- WHAT YOU WILL DO
Pull each line holding "domina" out of the entries below.

- SOURCE MATERIAL
◆ ◆ ◆
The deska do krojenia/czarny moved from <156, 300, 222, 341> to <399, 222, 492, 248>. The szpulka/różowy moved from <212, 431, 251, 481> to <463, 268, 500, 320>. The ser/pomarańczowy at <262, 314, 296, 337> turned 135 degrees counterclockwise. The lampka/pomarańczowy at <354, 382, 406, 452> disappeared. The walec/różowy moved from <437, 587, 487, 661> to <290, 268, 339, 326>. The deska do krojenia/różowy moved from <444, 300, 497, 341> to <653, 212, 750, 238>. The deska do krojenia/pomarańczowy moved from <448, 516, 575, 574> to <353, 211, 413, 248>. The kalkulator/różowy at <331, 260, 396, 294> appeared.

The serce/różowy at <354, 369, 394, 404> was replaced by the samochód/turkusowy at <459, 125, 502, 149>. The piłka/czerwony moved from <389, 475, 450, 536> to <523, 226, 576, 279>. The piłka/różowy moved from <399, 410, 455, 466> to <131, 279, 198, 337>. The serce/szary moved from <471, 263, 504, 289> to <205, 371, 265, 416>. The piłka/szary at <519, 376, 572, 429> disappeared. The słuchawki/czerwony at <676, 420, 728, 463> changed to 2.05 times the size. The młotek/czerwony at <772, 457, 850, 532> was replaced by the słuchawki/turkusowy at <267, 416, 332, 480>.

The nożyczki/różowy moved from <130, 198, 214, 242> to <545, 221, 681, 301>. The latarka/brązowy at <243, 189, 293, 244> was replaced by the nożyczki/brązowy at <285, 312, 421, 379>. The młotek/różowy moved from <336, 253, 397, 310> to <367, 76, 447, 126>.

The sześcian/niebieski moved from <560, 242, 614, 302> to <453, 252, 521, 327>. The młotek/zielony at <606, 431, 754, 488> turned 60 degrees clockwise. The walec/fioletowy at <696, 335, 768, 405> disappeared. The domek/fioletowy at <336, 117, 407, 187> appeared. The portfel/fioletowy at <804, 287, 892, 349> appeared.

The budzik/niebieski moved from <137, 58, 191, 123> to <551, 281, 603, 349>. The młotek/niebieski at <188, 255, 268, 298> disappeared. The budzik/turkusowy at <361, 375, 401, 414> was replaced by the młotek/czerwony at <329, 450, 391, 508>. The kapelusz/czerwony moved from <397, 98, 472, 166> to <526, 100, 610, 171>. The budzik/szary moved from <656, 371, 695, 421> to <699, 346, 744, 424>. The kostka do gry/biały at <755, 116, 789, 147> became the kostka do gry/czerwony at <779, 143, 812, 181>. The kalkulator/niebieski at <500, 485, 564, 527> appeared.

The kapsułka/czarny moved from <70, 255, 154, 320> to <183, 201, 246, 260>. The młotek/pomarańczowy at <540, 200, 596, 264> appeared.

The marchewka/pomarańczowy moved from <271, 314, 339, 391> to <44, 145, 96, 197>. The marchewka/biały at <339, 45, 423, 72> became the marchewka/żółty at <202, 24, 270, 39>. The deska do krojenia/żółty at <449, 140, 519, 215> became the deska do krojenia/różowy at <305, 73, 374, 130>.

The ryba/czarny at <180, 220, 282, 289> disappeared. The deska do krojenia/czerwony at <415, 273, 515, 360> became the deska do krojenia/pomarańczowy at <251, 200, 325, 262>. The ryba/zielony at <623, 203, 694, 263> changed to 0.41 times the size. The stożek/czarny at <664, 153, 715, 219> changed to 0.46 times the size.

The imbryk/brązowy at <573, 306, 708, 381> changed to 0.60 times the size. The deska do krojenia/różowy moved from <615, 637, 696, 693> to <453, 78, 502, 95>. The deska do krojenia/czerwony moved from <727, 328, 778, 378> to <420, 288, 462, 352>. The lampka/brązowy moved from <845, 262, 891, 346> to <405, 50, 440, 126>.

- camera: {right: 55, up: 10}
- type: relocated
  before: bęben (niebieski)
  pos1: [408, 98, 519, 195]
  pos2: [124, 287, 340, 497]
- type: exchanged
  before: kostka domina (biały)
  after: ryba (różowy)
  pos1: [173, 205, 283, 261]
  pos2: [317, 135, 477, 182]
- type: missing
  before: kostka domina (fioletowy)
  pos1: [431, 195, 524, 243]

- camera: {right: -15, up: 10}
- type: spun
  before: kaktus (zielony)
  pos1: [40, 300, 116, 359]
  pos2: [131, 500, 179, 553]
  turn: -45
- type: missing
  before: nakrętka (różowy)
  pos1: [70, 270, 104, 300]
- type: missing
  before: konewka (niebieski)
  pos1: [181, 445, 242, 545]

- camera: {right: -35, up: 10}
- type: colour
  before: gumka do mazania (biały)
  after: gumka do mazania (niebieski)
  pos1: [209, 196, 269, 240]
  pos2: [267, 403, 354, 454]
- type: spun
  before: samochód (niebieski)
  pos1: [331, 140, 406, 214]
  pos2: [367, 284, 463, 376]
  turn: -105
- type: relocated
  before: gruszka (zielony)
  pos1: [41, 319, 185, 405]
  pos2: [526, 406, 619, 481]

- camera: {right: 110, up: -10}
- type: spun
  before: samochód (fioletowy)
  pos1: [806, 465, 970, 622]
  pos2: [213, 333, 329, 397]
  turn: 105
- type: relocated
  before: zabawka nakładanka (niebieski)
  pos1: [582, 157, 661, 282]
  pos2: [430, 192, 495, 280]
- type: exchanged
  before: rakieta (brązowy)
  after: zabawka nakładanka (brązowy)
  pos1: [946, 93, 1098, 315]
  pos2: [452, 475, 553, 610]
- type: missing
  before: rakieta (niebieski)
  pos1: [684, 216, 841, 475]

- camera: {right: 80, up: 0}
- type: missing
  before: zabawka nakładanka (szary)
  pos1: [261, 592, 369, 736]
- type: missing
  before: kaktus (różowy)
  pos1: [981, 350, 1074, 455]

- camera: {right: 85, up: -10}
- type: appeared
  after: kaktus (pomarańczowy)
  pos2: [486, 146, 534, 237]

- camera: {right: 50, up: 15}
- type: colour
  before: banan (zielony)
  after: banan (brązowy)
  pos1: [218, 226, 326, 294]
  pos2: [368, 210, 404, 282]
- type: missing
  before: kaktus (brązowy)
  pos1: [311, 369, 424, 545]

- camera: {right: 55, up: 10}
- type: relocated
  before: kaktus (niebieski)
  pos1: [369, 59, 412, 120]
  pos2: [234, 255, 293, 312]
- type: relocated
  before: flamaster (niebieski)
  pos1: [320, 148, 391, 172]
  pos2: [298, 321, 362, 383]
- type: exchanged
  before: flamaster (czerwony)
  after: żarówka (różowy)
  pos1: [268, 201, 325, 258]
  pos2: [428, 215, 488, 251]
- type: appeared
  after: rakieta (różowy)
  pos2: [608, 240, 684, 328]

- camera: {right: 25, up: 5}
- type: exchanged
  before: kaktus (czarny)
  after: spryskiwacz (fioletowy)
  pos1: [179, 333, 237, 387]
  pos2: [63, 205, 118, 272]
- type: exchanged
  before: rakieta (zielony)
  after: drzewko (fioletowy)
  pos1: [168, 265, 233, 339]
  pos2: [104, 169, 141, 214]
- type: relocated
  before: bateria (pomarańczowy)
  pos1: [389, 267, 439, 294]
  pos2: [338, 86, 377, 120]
◆ ◆ ◆
- SOLUTION TO THIS EXERCISE
  before: kostka domina (biały)
  before: kostka domina (fioletowy)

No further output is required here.